[Object state change records]

Start of Block

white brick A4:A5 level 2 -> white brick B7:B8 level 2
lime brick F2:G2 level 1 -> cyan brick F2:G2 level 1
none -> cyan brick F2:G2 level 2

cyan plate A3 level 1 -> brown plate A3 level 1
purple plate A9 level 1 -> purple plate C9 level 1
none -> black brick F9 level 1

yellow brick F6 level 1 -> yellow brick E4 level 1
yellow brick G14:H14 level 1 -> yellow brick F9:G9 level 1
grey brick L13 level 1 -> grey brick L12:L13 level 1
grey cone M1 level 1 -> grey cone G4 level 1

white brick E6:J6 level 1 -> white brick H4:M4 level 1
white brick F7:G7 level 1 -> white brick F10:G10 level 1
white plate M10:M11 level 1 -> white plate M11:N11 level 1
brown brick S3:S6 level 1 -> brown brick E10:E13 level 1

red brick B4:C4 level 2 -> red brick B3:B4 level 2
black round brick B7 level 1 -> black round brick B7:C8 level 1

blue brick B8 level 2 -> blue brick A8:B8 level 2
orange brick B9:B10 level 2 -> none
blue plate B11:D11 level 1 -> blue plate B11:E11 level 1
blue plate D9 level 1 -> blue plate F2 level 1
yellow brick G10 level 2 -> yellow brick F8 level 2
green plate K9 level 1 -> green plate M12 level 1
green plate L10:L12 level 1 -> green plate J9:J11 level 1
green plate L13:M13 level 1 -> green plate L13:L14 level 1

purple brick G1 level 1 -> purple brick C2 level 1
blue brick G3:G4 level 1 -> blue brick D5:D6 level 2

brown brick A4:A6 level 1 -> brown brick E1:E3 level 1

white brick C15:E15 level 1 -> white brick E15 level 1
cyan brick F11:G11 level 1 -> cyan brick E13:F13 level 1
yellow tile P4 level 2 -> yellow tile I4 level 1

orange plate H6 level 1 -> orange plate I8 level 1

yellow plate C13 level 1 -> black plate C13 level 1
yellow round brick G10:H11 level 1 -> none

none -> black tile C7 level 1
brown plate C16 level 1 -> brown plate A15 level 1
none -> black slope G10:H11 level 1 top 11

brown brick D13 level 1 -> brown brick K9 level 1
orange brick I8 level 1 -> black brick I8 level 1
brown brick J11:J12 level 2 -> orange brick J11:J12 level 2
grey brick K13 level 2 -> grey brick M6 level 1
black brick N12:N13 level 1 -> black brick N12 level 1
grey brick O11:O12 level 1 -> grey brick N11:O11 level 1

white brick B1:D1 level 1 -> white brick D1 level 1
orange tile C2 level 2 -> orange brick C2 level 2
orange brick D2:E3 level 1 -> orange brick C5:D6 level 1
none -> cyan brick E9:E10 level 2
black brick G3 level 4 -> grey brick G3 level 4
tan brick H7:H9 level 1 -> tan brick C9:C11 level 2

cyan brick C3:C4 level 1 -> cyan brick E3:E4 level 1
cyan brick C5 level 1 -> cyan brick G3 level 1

End of Block

** Exercise brief **
Above are the records; report each line in them that includes the word "yellow".

** Written solution **
yellow brick F6 level 1 -> yellow brick E4 level 1
yellow brick G14:H14 level 1 -> yellow brick F9:G9 level 1
yellow brick G10 level 2 -> yellow brick F8 level 2
yellow tile P4 level 2 -> yellow tile I4 level 1
yellow plate C13 level 1 -> black plate C13 level 1
yellow round brick G10:H11 level 1 -> none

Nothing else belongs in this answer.